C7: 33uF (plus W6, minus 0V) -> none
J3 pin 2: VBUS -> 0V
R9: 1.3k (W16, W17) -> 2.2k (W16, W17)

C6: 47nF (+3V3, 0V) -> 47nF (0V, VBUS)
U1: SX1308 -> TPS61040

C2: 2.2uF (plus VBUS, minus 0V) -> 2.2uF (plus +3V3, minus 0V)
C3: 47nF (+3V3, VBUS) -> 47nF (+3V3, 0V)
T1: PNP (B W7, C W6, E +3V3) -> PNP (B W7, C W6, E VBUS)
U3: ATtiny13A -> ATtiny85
☆ ☆ ☆ ☆ ☆
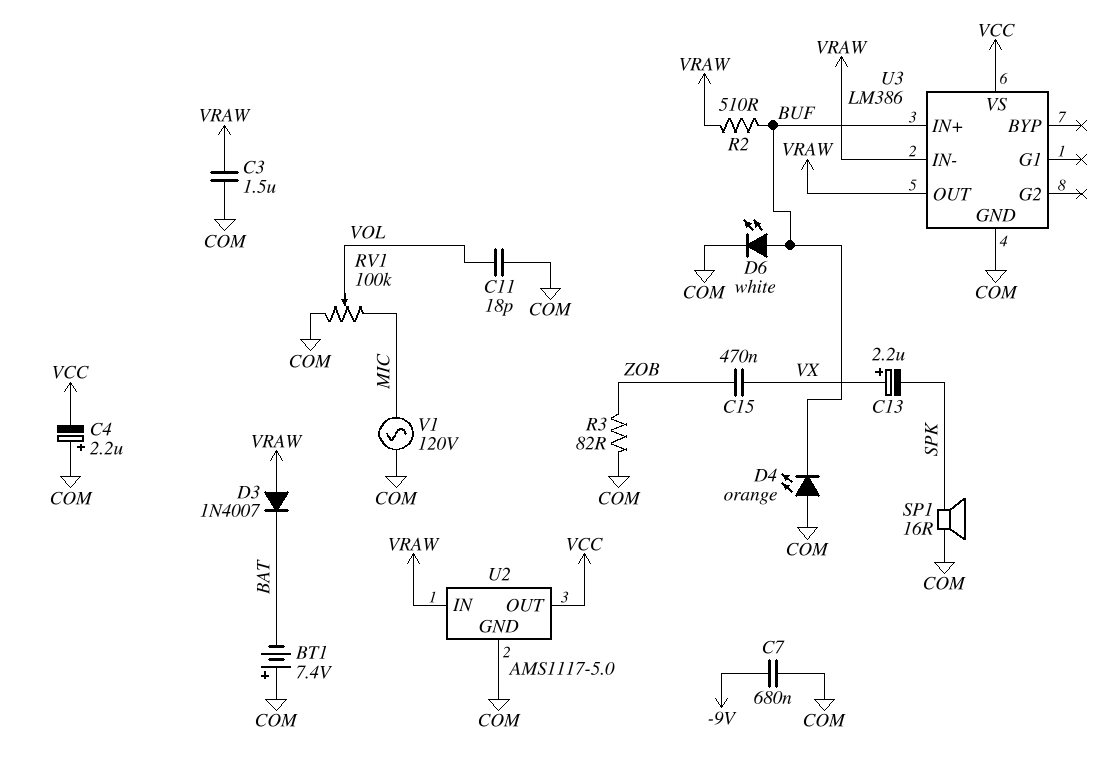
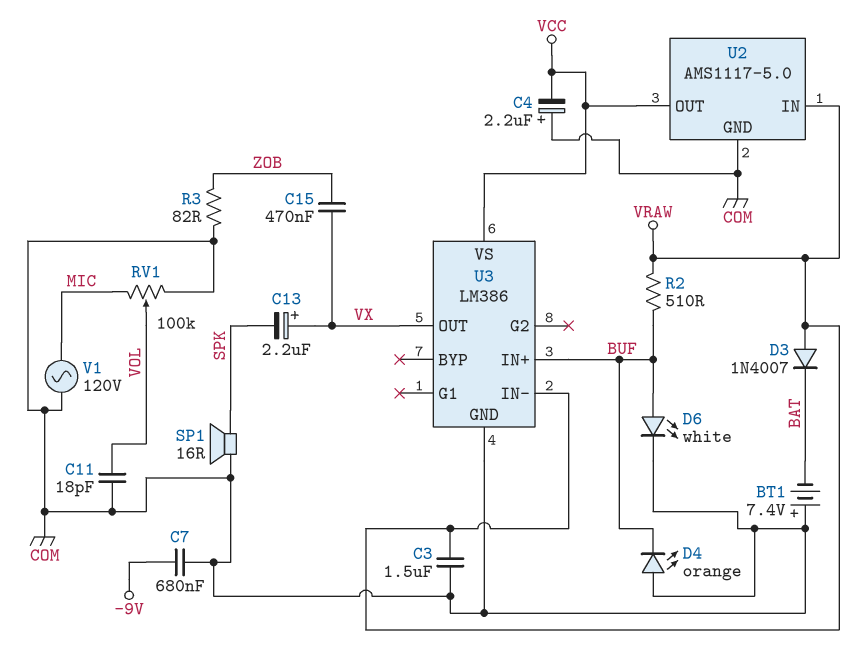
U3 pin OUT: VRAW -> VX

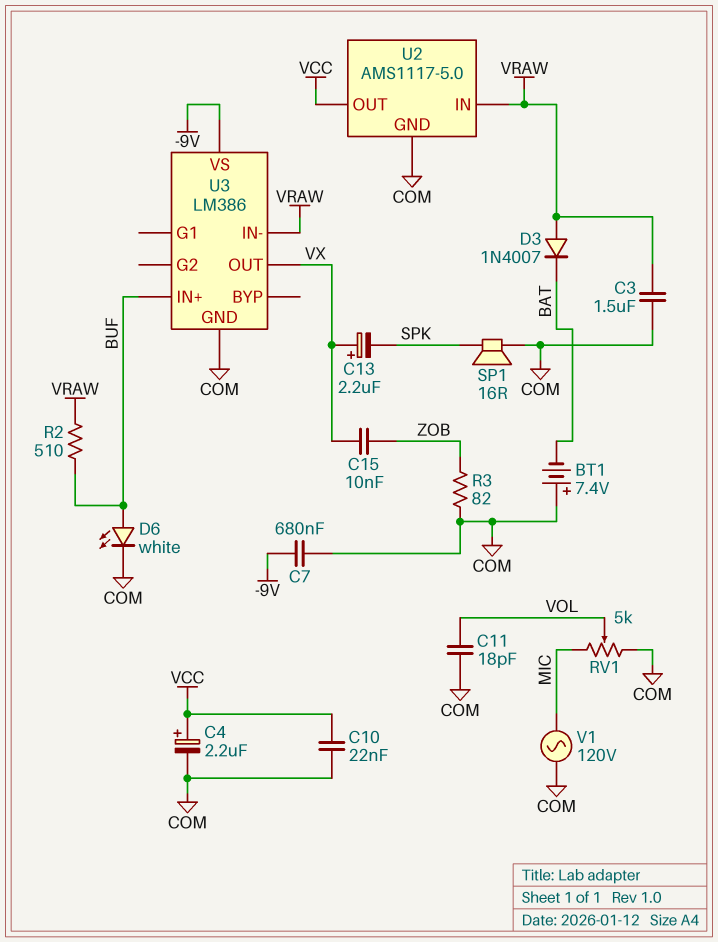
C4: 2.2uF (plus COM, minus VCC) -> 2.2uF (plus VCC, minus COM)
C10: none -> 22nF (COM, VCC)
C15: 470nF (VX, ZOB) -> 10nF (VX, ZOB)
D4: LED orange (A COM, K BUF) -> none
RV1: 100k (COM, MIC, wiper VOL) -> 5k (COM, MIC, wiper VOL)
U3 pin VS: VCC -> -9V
☆ ☆ ☆ ☆ ☆
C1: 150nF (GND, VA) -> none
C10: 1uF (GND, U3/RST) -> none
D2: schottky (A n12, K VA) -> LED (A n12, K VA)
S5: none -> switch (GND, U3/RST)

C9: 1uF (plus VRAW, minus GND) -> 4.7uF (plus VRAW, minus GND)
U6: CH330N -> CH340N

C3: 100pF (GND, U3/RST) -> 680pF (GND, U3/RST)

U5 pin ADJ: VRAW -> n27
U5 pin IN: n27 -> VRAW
☆ ☆ ☆ ☆ ☆
▶ _WORK ORDER_
Which lines run from the one holding "D4: LED orange (A COM, K BUF) -> none" through the one holding "U3 pin VS: VCC -> -9V" in the records above? Repeat them exactly, both included, and nothing more.

▶ _SOLUTION FOR THIS EXERCISE_
D4: LED orange (A COM, K BUF) -> none
RV1: 100k (COM, MIC, wiper VOL) -> 5k (COM, MIC, wiper VOL)
U3 pin VS: VCC -> -9V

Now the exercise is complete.